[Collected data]
== == ==
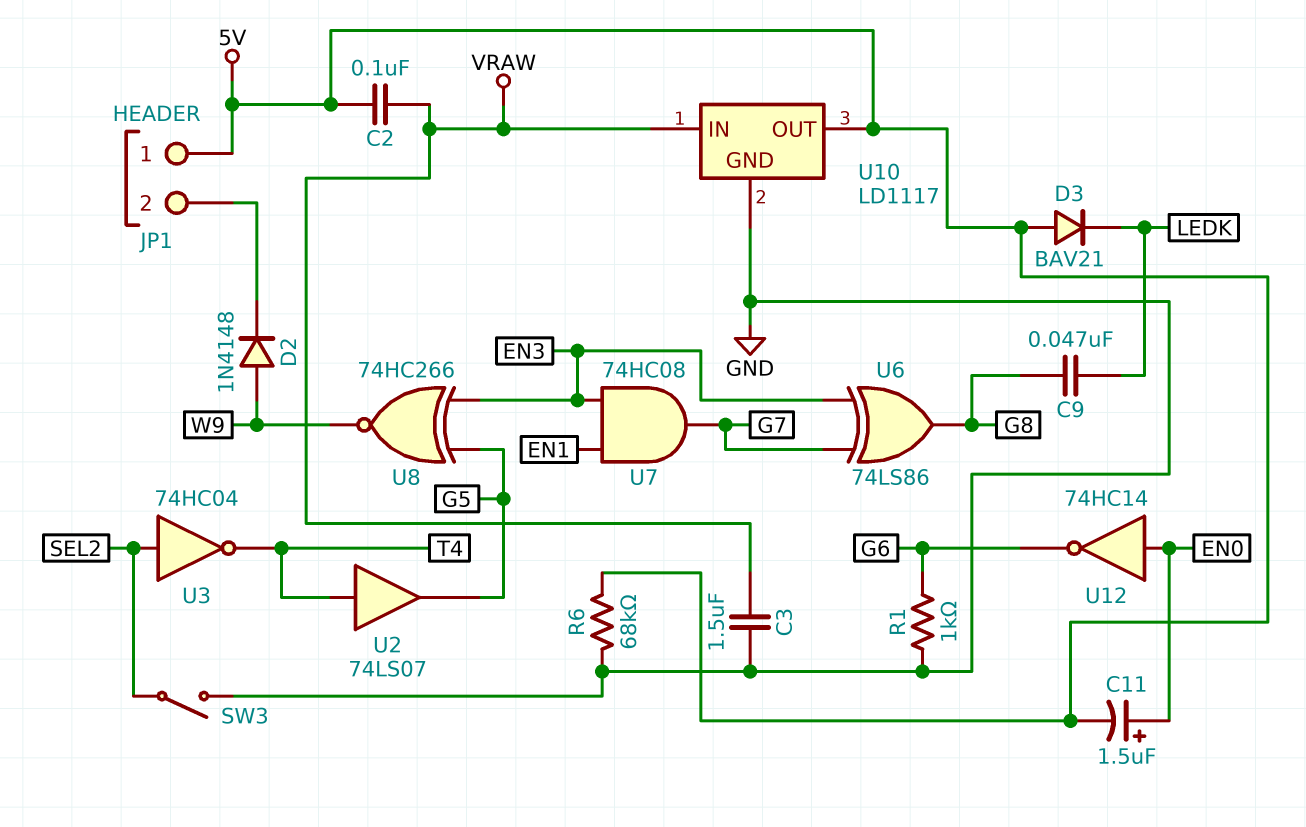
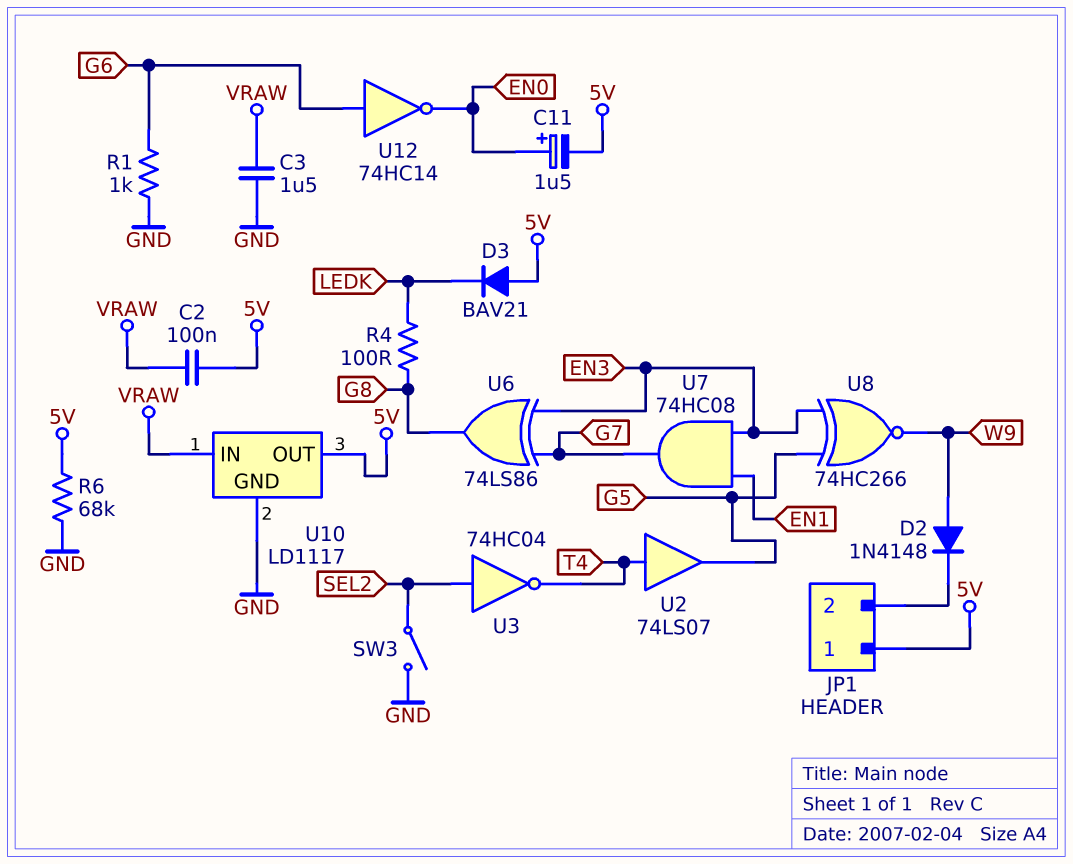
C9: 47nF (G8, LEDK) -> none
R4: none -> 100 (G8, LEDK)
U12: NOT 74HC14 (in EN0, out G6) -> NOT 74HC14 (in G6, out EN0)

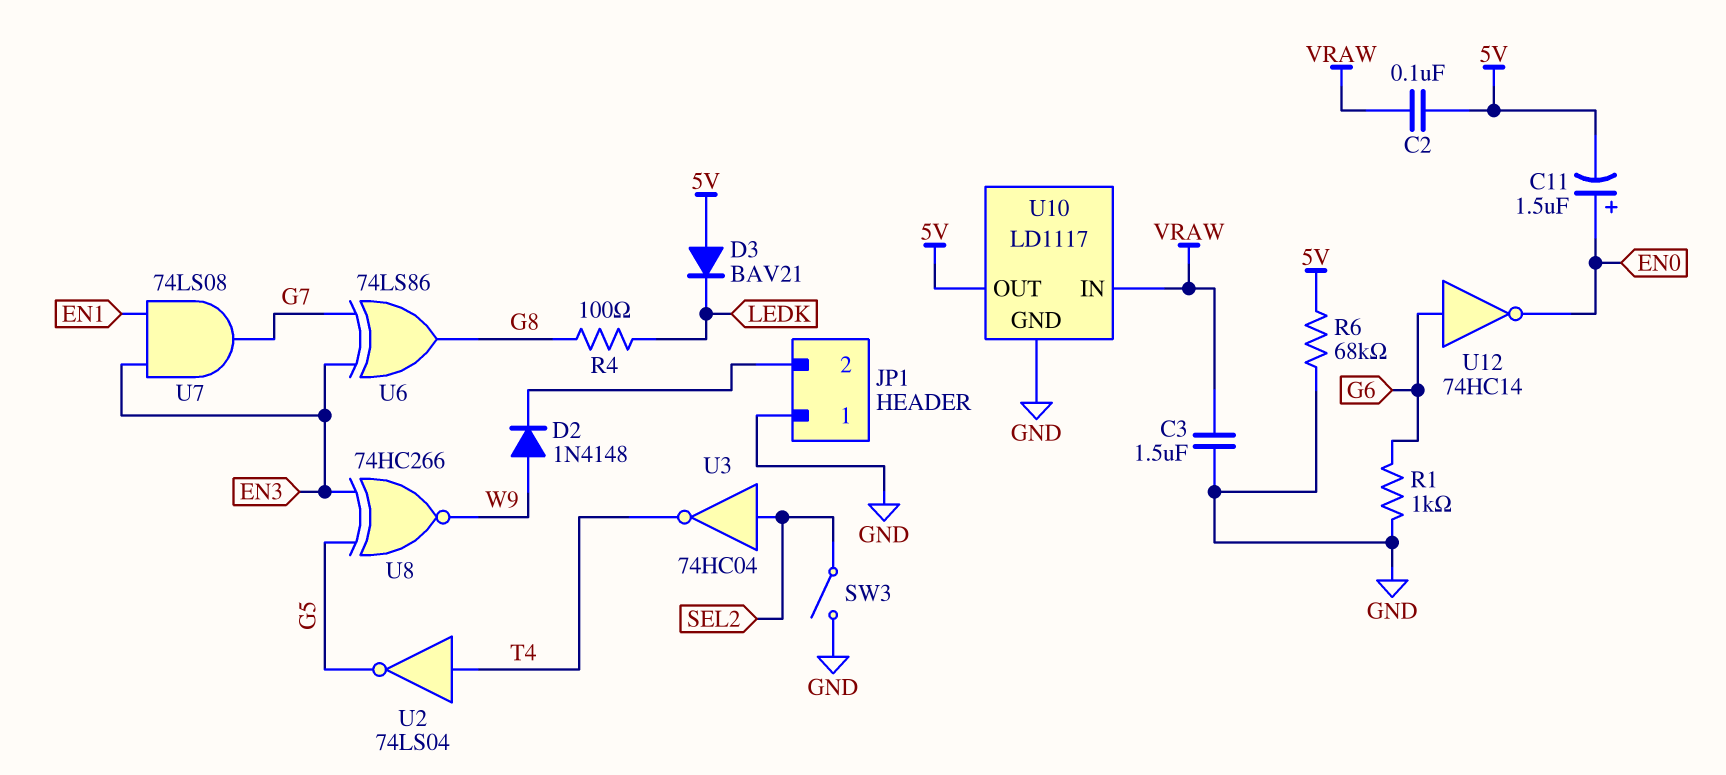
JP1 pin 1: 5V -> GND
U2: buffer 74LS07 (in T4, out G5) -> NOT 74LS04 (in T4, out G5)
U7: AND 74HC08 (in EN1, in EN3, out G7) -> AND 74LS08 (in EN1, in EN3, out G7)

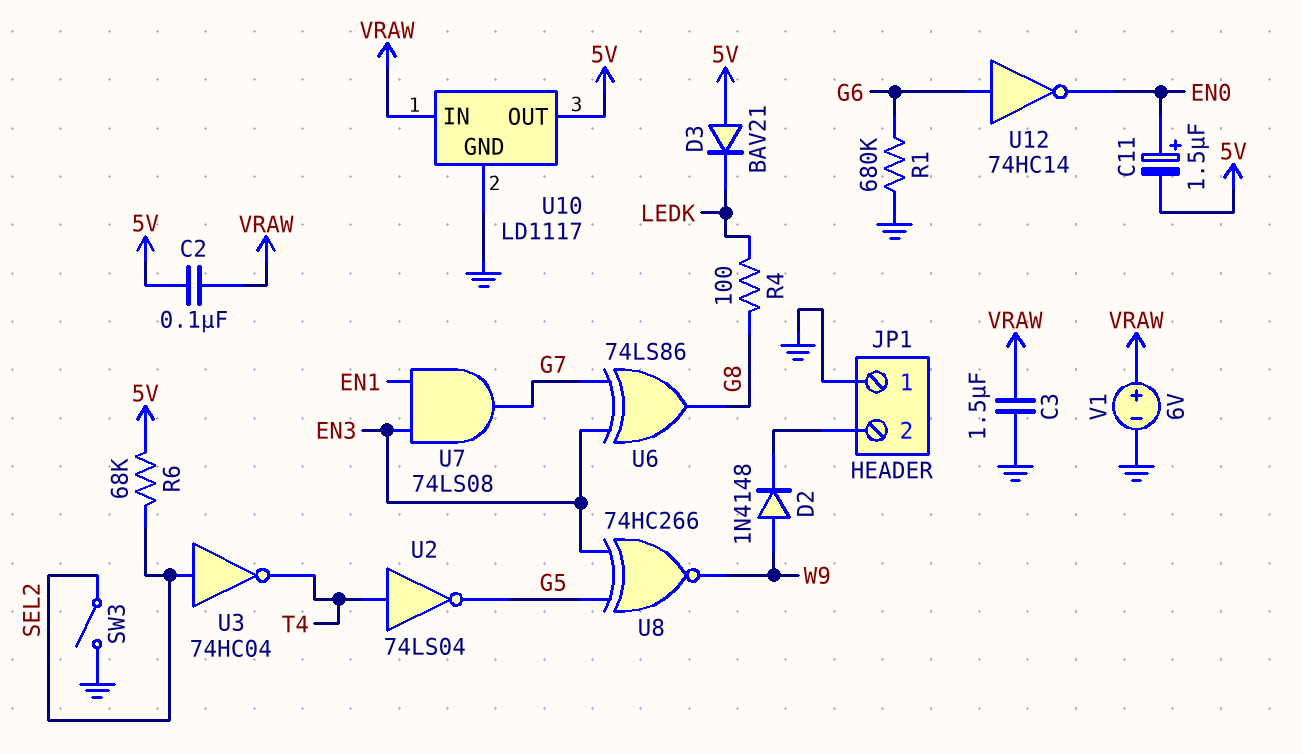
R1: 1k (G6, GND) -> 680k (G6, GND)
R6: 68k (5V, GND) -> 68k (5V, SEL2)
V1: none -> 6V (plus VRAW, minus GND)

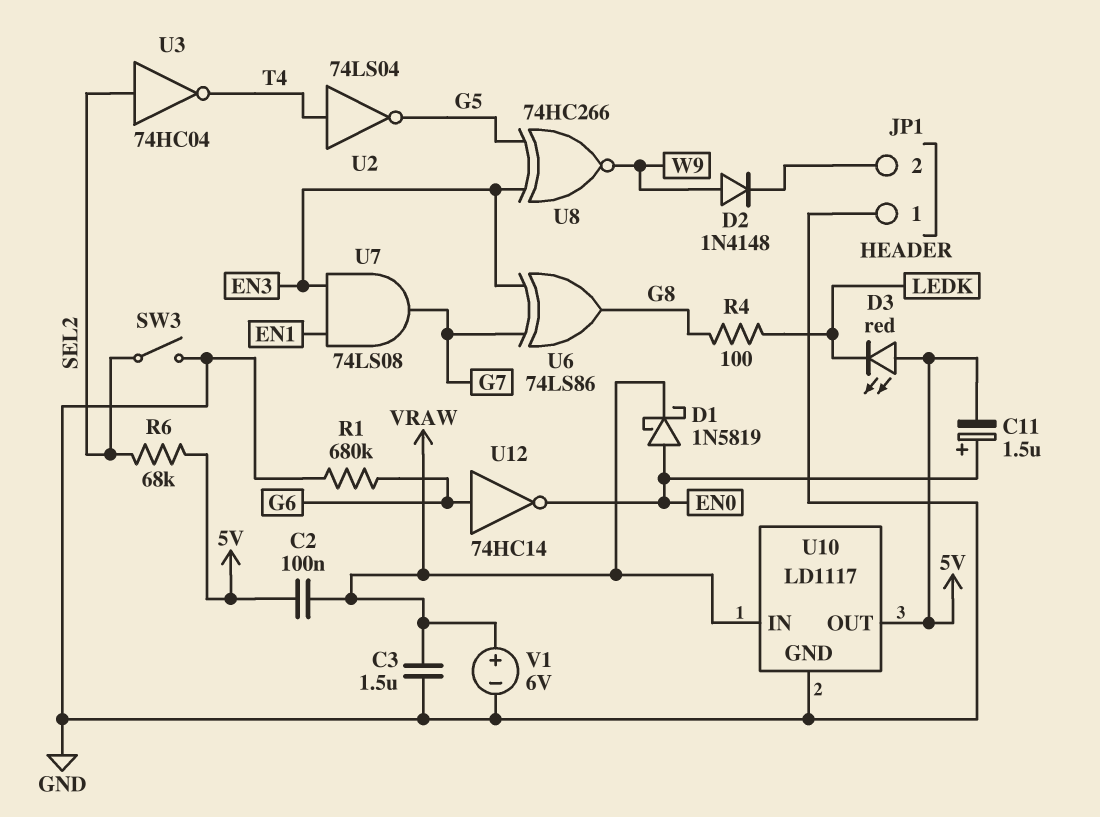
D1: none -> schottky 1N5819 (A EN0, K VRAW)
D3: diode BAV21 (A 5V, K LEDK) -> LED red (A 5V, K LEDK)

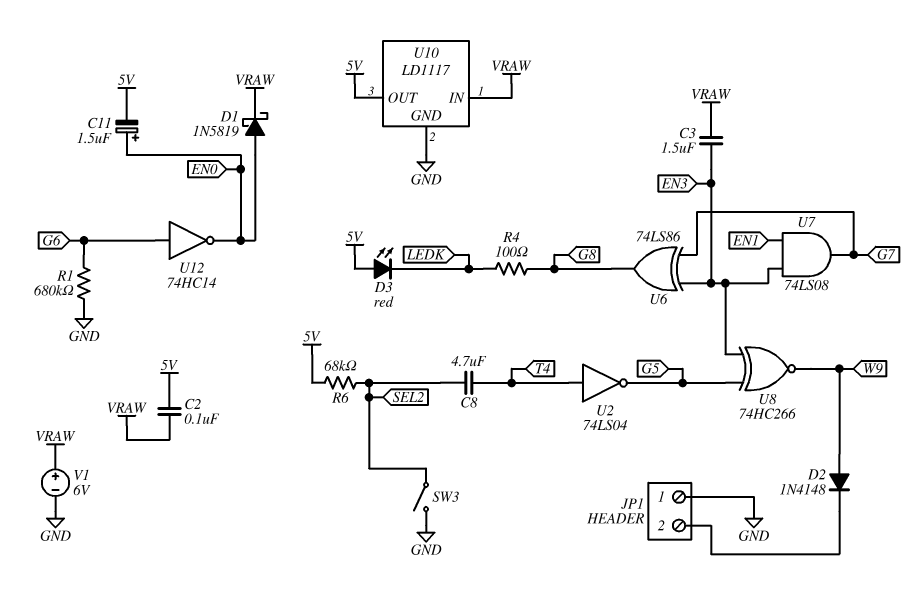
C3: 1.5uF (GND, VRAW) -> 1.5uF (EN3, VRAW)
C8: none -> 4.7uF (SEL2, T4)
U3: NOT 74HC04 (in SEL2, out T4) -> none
== == ==
-- Task objective --
Check each line of the entries, and copy the ones that contain "LEDK".

-- Answer section --
C9: 47nF (G8, LEDK) -> none
R4: none -> 100 (G8, LEDK)
D3: diode BAV21 (A 5V, K LEDK) -> LED red (A 5V, K LEDK)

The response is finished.